### PROBLEM TO SOLVE
Repeat all of the following entries verbatim, line by line.

**** DATA TO USE

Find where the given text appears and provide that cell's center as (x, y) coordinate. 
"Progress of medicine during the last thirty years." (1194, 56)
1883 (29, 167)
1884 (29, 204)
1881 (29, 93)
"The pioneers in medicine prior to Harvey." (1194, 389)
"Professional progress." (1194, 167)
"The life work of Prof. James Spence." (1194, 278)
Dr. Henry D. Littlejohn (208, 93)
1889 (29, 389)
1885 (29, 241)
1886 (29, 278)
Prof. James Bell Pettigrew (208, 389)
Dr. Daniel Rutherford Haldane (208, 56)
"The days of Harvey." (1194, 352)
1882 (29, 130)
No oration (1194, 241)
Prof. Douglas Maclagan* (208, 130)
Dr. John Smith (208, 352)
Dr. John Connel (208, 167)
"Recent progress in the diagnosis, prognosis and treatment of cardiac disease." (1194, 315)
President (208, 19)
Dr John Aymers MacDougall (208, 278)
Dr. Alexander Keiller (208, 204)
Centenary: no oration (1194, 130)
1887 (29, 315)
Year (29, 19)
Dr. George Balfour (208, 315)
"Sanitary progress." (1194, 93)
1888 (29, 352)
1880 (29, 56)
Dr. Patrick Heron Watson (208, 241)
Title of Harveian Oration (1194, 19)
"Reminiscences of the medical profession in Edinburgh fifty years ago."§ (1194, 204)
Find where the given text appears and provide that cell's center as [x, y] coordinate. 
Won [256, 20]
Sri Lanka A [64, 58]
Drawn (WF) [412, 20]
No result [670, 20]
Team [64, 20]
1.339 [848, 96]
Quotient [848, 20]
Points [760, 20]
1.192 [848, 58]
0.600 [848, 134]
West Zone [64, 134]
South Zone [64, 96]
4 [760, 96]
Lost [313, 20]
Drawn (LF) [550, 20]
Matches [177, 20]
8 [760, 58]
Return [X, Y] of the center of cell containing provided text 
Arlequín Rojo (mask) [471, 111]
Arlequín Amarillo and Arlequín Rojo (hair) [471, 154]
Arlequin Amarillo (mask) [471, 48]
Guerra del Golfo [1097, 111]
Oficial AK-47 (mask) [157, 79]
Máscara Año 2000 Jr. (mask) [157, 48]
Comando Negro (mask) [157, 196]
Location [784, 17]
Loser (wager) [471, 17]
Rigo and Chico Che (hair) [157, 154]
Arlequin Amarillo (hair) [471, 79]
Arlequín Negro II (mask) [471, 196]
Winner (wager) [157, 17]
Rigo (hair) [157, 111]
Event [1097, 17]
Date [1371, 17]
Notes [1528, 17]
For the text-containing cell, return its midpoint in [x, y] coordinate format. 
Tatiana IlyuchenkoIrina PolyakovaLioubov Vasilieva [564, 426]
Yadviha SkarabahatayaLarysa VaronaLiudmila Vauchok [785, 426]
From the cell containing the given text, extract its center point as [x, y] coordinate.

********

### SOLUTION BELOW
Find where the given text appears and provide that cell's center as (x, y) coordinate. 
"Progress of medicine during the last thirty years." (1194, 56)
1883 (29, 167)
1884 (29, 204)
1881 (29, 93)
"The pioneers in medicine prior to Harvey." (1194, 389)
"Professional progress." (1194, 167)
"The life work of Prof. James Spence." (1194, 278)
Dr. Henry D. Littlejohn (208, 93)
1889 (29, 389)
1885 (29, 241)
1886 (29, 278)
Prof. James Bell Pettigrew (208, 389)
Dr. Daniel Rutherford Haldane (208, 56)
"The days of Harvey." (1194, 352)
1882 (29, 130)
No oration (1194, 241)
Prof. Douglas Maclagan* (208, 130)
Dr. John Smith (208, 352)
Dr. John Connel (208, 167)
"Recent progress in the diagnosis, prognosis and treatment of cardiac disease." (1194, 315)
President (208, 19)
Dr John Aymers MacDougall (208, 278)
Dr. Alexander Keiller (208, 204)
Centenary: no oration (1194, 130)
1887 (29, 315)
Year (29, 19)
Dr. George Balfour (208, 315)
"Sanitary progress." (1194, 93)
1888 (29, 352)
1880 (29, 56)
Dr. Patrick Heron Watson (208, 241)
Title of Harveian Oration (1194, 19)
"Reminiscences of the medical profession in Edinburgh fifty years ago."§ (1194, 204)
Find where the given text appears and provide that cell's center as [x, y] coordinate. 
Won [256, 20]
Sri Lanka A [64, 58]
Drawn (WF) [412, 20]
No result [670, 20]
Team [64, 20]
1.339 [848, 96]
Quotient [848, 20]
Points [760, 20]
1.192 [848, 58]
0.600 [848, 134]
West Zone [64, 134]
South Zone [64, 96]
4 [760, 96]
Lost [313, 20]
Drawn (LF) [550, 20]
Matches [177, 20]
8 [760, 58]
Return [X, Y] of the center of cell containing provided text 
Arlequín Rojo (mask) [471, 111]
Arlequín Amarillo and Arlequín Rojo (hair) [471, 154]
Arlequin Amarillo (mask) [471, 48]
Guerra del Golfo [1097, 111]
Oficial AK-47 (mask) [157, 79]
Máscara Año 2000 Jr. (mask) [157, 48]
Comando Negro (mask) [157, 196]
Location [784, 17]
Loser (wager) [471, 17]
Rigo and Chico Che (hair) [157, 154]
Arlequin Amarillo (hair) [471, 79]
Arlequín Negro II (mask) [471, 196]
Winner (wager) [157, 17]
Rigo (hair) [157, 111]
Event [1097, 17]
Date [1371, 17]
Notes [1528, 17]
For the text-containing cell, return its midpoint in [x, y] coordinate format. 
Tatiana IlyuchenkoIrina PolyakovaLioubov Vasilieva [564, 426]
Yadviha SkarabahatayaLarysa VaronaLiudmila Vauchok [785, 426]
From the cell containing the given text, extract its center point as [x, y] coordinate.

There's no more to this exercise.